_TASK:_
Locate every line in the records below that contains the string "ottava", and copy each of those lines. Case counts.

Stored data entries
(begin)

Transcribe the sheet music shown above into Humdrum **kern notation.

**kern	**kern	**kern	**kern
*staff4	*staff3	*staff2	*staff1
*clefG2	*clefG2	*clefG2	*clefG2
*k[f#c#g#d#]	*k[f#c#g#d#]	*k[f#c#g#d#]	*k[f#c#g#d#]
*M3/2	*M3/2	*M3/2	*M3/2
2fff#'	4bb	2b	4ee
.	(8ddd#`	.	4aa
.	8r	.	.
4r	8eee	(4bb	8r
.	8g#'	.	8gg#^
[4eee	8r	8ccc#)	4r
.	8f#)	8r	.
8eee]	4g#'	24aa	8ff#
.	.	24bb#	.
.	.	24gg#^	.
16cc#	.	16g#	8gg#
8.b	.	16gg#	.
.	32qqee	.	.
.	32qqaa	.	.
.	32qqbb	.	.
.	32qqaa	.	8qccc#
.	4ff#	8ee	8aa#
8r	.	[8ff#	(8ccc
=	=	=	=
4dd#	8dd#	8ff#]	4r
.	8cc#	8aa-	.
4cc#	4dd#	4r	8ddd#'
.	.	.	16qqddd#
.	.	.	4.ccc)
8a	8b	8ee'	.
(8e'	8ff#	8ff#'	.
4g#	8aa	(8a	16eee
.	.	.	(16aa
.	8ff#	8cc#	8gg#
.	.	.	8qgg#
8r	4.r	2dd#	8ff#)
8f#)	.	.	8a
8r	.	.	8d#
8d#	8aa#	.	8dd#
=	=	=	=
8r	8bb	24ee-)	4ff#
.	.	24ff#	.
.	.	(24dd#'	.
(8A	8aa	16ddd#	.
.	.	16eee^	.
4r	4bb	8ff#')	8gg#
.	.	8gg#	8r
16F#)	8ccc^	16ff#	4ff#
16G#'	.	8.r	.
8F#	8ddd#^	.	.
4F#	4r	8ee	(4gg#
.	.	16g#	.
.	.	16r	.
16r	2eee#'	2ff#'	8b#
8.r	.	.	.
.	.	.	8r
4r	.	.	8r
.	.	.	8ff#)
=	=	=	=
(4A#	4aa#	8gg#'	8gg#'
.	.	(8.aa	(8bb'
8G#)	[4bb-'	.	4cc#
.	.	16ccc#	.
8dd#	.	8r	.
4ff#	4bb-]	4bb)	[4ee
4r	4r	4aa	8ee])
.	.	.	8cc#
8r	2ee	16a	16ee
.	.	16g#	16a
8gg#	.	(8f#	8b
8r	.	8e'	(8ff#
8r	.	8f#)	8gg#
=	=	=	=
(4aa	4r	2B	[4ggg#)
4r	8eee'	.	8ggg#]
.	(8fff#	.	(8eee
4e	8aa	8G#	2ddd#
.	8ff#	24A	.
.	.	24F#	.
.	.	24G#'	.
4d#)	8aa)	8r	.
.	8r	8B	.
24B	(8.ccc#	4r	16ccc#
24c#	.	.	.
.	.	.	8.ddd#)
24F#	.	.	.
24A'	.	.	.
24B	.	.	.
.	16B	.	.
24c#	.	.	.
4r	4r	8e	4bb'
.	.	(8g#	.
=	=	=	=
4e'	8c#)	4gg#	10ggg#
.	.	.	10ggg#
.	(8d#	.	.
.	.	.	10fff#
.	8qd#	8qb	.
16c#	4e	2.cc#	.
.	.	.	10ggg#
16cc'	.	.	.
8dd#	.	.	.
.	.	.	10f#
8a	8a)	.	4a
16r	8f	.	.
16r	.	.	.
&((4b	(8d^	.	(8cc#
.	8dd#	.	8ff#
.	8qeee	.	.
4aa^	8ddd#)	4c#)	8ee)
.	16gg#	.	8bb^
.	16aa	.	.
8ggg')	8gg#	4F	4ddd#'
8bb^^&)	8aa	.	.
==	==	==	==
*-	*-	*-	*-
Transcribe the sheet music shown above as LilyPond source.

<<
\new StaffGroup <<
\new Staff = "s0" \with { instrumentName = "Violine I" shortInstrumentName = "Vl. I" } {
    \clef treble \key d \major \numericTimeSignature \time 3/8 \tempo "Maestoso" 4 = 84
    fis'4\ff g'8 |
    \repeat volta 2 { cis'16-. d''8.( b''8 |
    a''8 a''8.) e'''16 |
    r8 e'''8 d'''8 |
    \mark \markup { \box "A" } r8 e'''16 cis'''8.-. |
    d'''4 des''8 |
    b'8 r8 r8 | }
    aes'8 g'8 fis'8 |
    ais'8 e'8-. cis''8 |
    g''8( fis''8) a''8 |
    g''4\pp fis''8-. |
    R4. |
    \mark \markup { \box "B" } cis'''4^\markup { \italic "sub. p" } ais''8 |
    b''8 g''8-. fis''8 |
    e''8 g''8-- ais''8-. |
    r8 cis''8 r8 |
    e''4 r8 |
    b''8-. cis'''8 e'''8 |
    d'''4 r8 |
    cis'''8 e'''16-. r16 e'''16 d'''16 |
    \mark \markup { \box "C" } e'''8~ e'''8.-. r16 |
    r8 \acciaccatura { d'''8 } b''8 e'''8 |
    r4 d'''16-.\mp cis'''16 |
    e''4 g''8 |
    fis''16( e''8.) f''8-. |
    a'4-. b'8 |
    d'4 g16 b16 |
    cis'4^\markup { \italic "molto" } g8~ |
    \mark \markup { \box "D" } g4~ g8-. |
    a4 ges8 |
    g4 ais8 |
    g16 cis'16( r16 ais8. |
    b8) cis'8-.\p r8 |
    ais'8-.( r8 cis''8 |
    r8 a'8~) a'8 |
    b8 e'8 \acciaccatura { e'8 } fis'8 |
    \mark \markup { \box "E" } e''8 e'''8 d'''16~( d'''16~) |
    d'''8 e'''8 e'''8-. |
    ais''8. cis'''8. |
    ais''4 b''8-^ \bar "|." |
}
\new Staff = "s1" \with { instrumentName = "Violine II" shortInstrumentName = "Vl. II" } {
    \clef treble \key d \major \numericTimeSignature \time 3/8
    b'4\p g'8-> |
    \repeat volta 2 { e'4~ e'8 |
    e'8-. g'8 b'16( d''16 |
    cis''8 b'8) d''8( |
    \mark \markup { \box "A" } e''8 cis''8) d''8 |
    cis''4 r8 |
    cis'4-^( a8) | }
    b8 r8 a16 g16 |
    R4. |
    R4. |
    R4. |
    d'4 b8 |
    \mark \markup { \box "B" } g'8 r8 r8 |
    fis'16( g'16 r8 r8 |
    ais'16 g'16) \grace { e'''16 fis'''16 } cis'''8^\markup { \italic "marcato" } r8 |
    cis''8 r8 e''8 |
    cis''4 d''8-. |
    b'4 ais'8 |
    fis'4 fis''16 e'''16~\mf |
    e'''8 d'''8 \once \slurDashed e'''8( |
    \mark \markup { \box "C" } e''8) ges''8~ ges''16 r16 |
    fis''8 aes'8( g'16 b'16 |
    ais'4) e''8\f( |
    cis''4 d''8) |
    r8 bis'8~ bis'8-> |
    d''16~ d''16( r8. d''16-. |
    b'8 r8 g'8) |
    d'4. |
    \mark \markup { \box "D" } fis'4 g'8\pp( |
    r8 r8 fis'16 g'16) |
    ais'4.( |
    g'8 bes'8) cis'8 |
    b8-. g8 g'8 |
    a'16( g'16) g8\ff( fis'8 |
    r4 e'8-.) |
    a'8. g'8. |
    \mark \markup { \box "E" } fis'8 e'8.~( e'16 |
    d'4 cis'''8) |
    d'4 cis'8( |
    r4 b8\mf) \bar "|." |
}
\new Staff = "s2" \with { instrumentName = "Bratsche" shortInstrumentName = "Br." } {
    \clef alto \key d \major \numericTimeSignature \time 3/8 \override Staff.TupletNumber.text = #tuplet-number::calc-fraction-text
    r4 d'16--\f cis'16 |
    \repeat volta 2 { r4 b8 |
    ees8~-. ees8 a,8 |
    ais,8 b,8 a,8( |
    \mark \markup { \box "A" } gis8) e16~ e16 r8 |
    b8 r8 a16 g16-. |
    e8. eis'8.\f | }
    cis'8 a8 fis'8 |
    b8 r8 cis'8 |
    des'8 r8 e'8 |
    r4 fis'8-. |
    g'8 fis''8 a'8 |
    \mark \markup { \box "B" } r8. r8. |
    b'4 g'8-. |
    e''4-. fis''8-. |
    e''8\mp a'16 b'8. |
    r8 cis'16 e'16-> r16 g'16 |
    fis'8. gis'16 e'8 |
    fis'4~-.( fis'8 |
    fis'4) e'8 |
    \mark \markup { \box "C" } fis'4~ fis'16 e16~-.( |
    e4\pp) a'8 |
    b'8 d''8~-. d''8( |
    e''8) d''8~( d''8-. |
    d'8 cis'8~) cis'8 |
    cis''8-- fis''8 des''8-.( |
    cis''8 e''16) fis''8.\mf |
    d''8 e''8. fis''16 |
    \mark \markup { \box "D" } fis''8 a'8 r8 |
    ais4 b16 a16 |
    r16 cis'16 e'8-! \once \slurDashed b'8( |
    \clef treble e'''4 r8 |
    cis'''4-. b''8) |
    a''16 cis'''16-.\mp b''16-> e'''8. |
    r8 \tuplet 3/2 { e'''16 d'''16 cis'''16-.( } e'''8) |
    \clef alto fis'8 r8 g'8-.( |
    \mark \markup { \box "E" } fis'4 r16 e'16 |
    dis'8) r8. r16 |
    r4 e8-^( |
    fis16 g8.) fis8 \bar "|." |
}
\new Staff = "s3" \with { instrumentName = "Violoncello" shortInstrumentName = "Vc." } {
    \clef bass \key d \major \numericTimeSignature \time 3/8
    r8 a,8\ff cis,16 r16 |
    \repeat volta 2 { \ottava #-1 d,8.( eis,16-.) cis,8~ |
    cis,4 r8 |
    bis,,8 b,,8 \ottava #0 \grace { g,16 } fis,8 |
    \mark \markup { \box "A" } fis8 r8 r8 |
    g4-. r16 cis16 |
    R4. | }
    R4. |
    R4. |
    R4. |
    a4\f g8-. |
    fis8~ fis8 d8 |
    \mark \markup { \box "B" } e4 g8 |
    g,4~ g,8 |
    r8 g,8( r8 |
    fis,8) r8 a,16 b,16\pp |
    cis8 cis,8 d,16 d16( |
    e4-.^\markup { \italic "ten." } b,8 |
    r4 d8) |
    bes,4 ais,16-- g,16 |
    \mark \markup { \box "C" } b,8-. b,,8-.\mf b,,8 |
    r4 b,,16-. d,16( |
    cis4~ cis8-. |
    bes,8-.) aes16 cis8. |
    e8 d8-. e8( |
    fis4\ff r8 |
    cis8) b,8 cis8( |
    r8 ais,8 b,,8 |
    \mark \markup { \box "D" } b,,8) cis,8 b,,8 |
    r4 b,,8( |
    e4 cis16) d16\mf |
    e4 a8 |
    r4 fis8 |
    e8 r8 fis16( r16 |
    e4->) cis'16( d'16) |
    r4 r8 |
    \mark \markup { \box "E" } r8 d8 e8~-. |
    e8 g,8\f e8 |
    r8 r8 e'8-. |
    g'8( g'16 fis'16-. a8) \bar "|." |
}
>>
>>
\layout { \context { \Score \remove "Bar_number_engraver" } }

(end)

_EXERCISE SOLUTION:_
    \repeat volta 2 { \ottava #-1 d,8.( eis,16-.) cis,8~ |
    bis,,8 b,,8 \ottava #0 \grace { g,16 } fis,8 |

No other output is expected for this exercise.